▶ _TASK TO COMPLETE_: Below are records to reproduce in full; copy them exactly but keep the pictures out.

▶ _AVAILABLE DATA_:

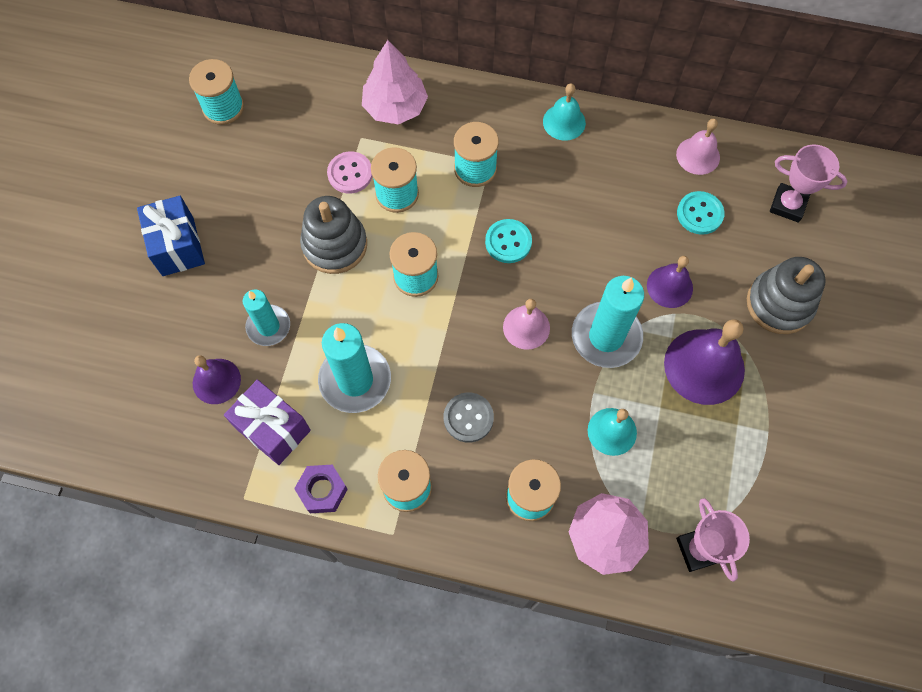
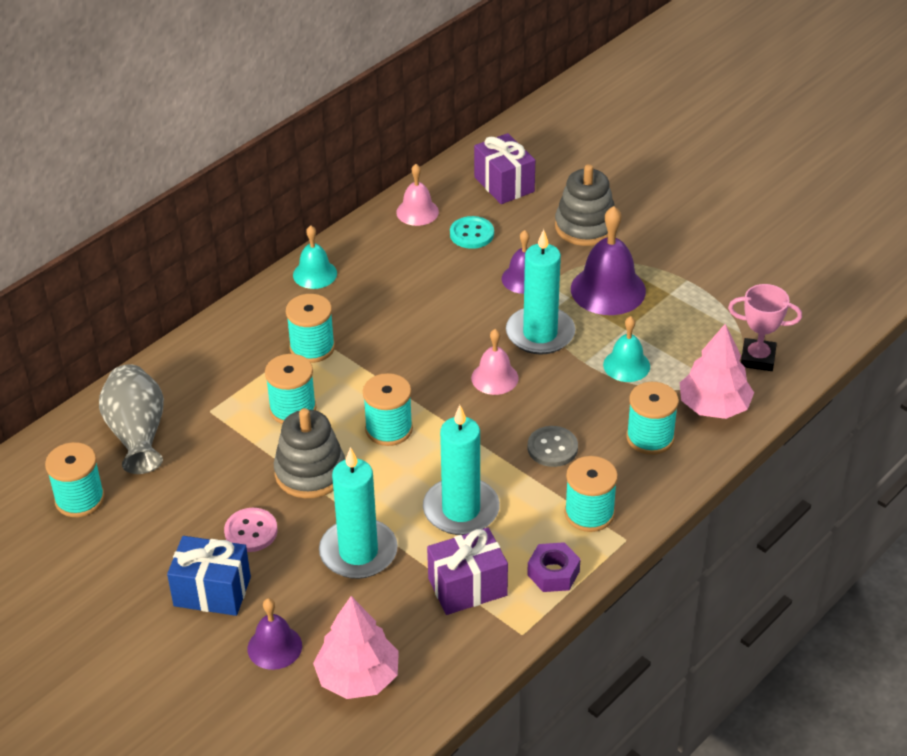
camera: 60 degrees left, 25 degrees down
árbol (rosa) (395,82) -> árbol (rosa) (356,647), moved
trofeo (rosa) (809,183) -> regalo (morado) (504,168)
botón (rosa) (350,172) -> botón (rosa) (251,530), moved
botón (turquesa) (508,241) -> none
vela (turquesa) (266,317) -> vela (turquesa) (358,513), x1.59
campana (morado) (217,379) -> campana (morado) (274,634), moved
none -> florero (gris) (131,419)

▶ _EXERCISE ANSWER_:
camera: 60 degrees left, 25 degrees down
árbol (rosa) (395,82) -> árbol (rosa) (356,647), moved
trofeo (rosa) (809,183) -> regalo (morado) (504,168)
botón (rosa) (350,172) -> botón (rosa) (251,530), moved
botón (turquesa) (508,241) -> none
vela (turquesa) (266,317) -> vela (turquesa) (358,513), x1.59
campana (morado) (217,379) -> campana (morado) (274,634), moved
none -> florero (gris) (131,419)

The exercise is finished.